Aim of the exercise: An exact restatement of the data below, with the pictures removed, is the required answer.
(Records shown)
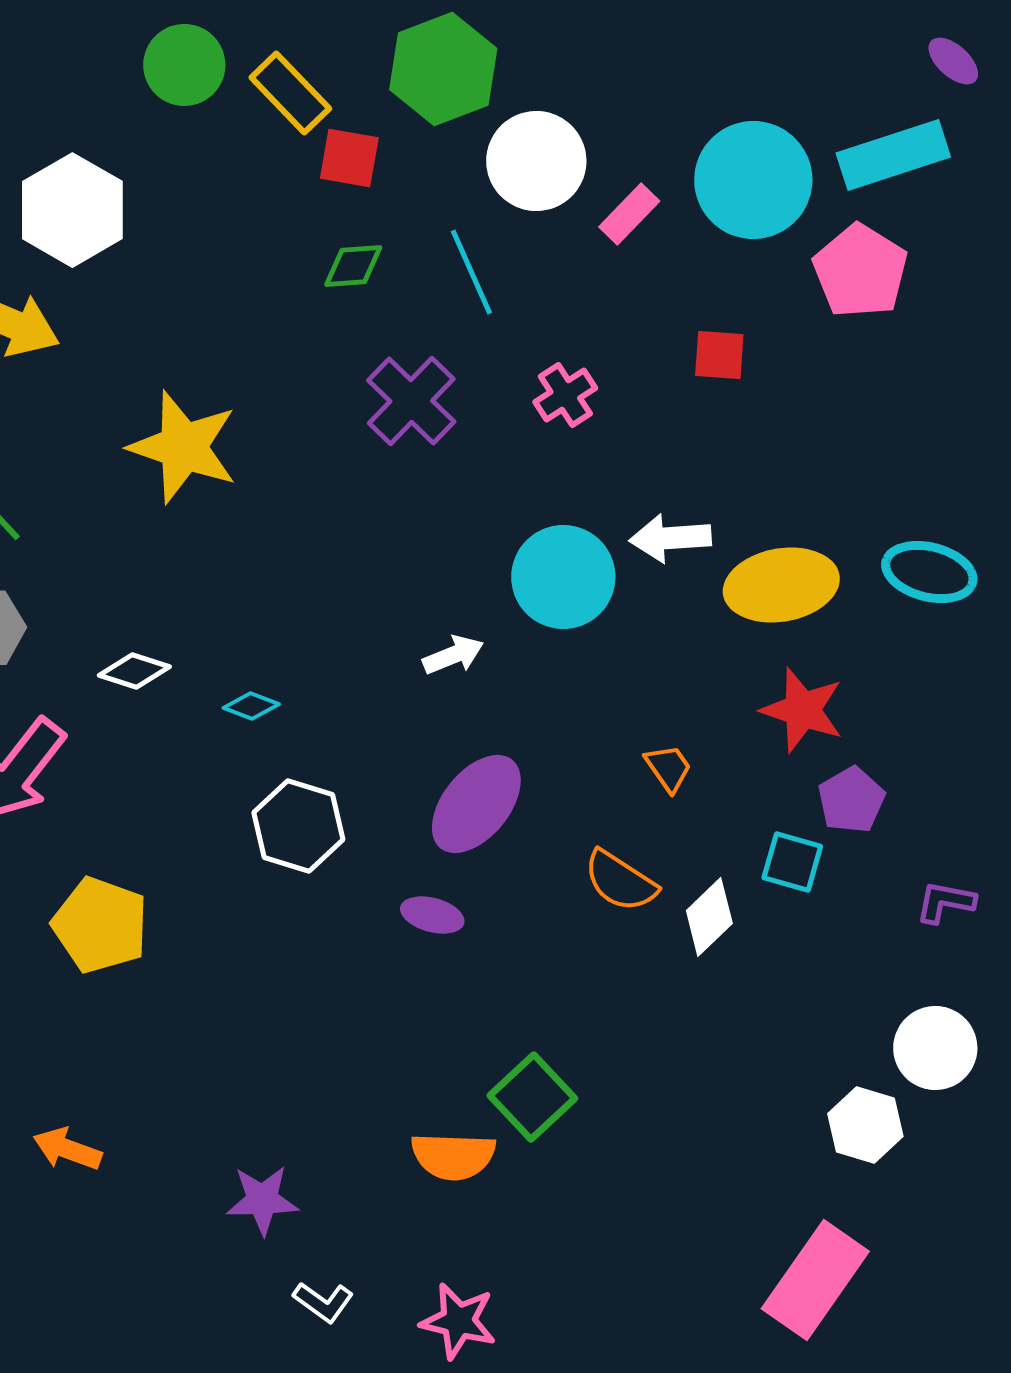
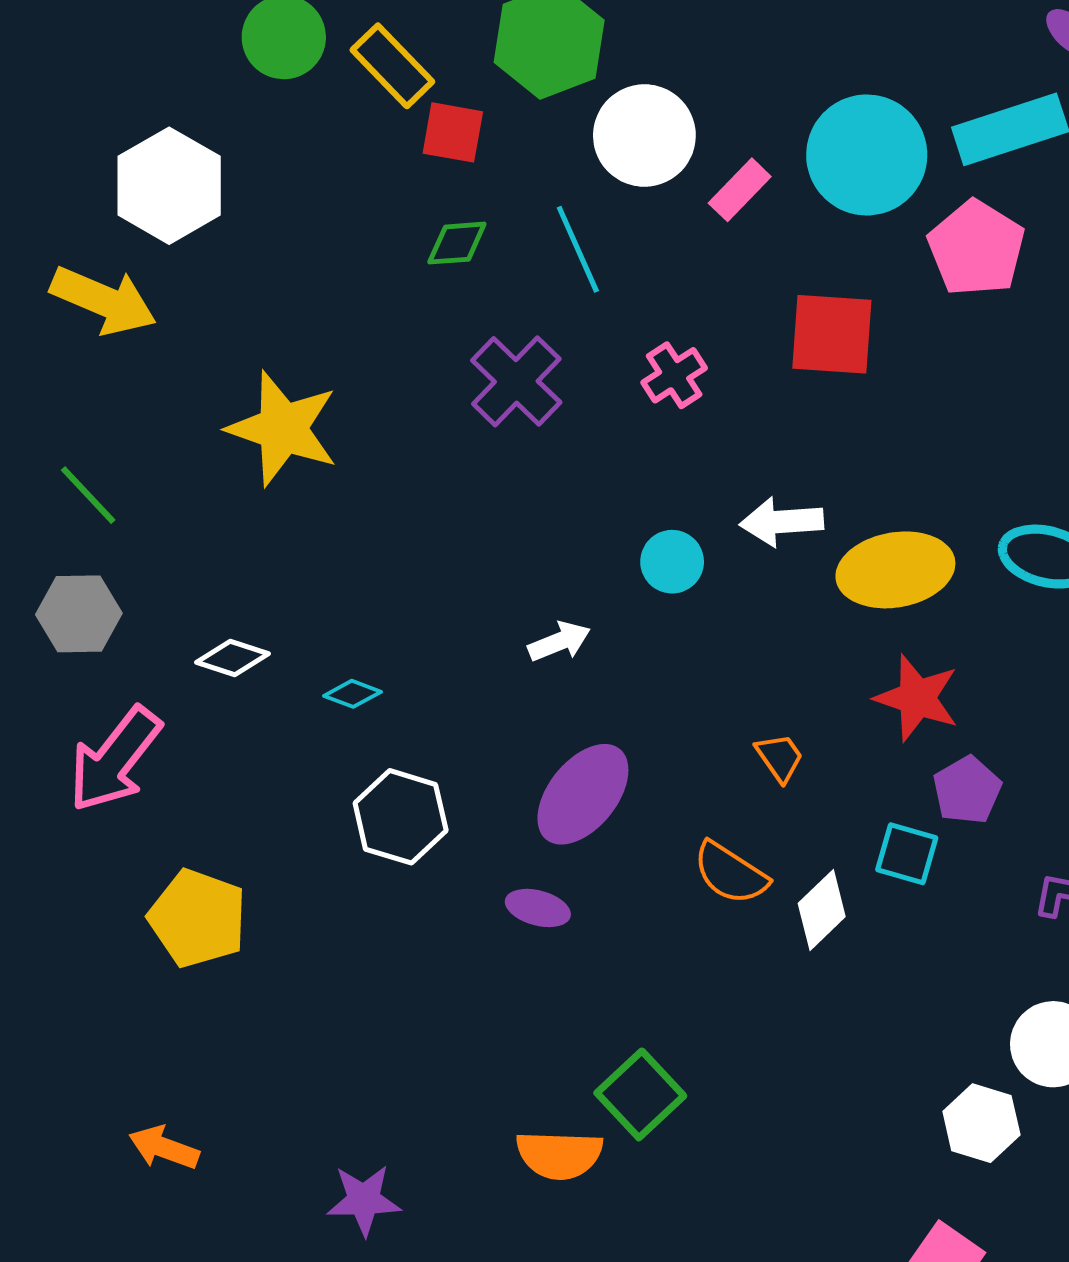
red square: (719, 355) -> (832, 334), size x1.6
cyan circle: (563, 577) -> (672, 562), size x0.6

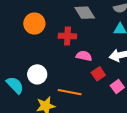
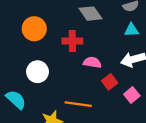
white circle: (37, 74) -> (37, 72), moved

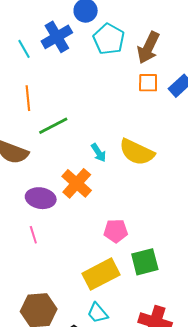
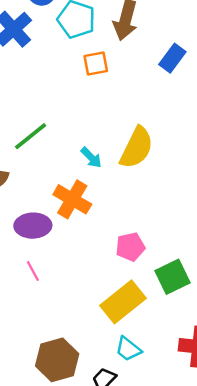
orange square: (148, 83) -> (96, 64), moved
yellow semicircle: (137, 152) -> (137, 148), turned -78

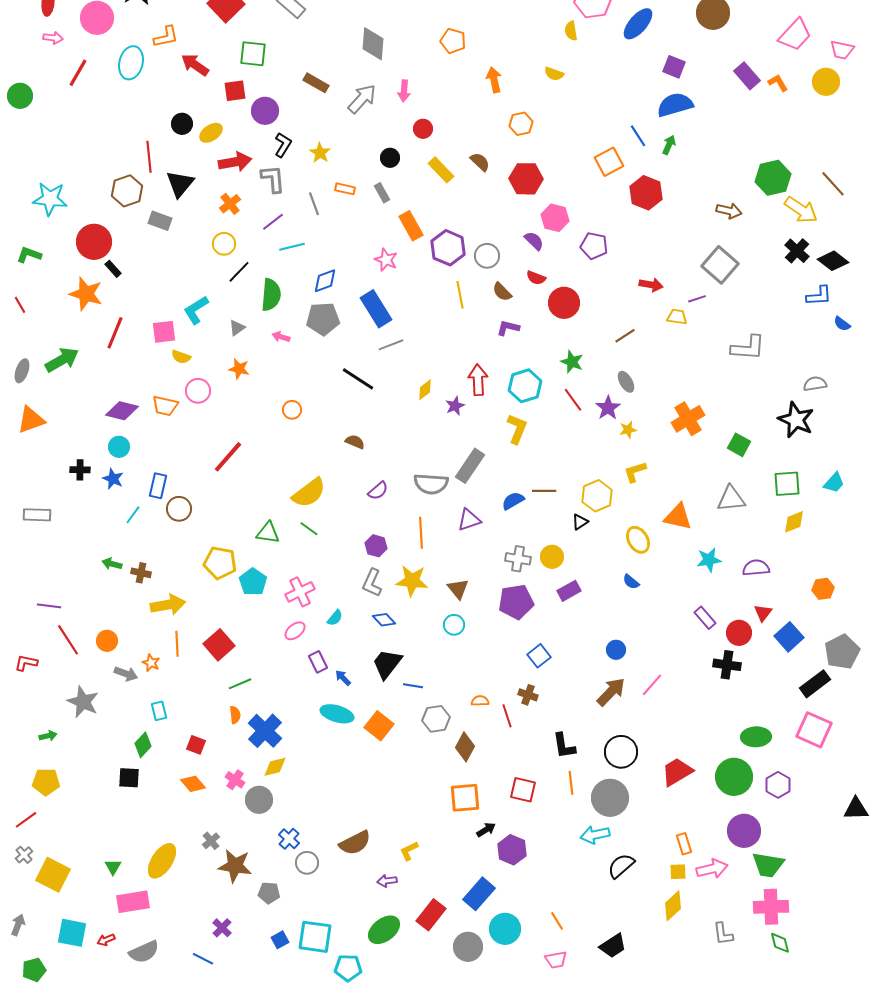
(End Records shown)
Solution to this problem:
red square: (719, 355) -> (832, 334), size x1.6
cyan circle: (563, 577) -> (672, 562), size x0.6

white circle: (37, 74) -> (37, 72), moved

orange square: (148, 83) -> (96, 64), moved
yellow semicircle: (137, 152) -> (137, 148), turned -78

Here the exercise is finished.